-- ASSIGNED TASK --
From the first line to the last, restate the data exactly, leaving out the images.

[Object state change records]
================================
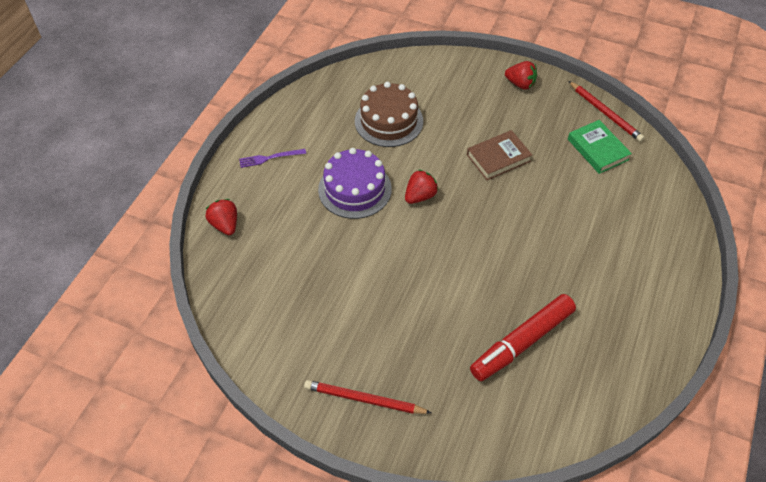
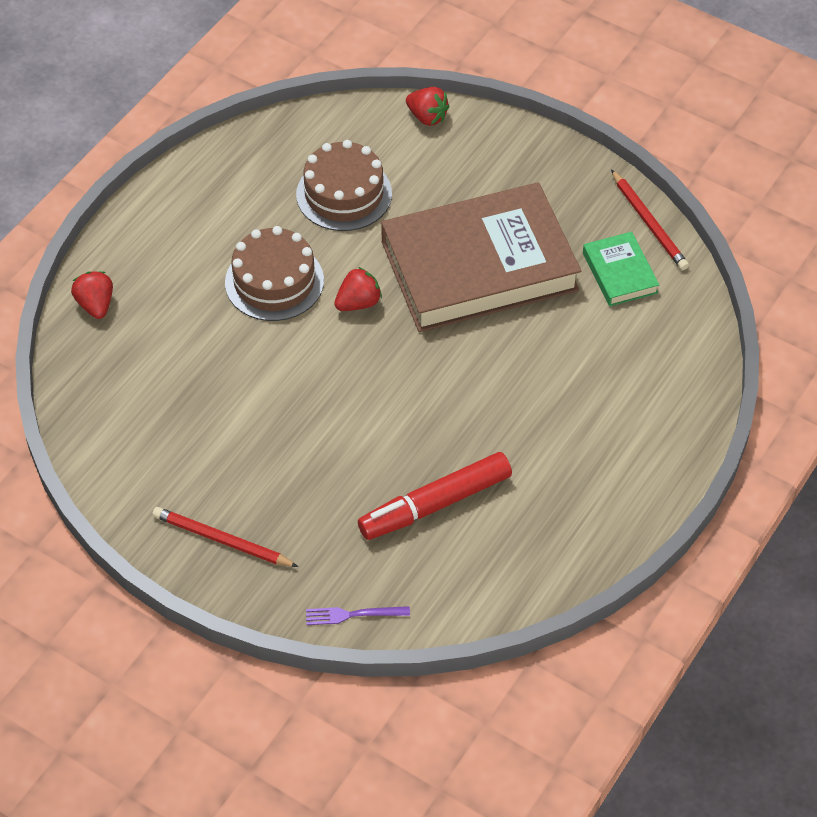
camera: 10 degrees right, 0 degrees up
(270, 158) = (172, 224): purple fork -> purple fork (353, 614)
(355, 189) = (274, 281): purple cake -> brown cake
(498, 158) = (479, 266): brown book -> brown book, size x2.32
(520, 84) = (543, 165): red strawberry -> red strawberry (427, 117)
================================
-- THE ANSWER --
camera: 10 degrees right, 0 degrees up
(270, 158) = (172, 224): purple fork -> purple fork (353, 614)
(355, 189) = (274, 281): purple cake -> brown cake
(498, 158) = (479, 266): brown book -> brown book, size x2.32
(520, 84) = (543, 165): red strawberry -> red strawberry (427, 117)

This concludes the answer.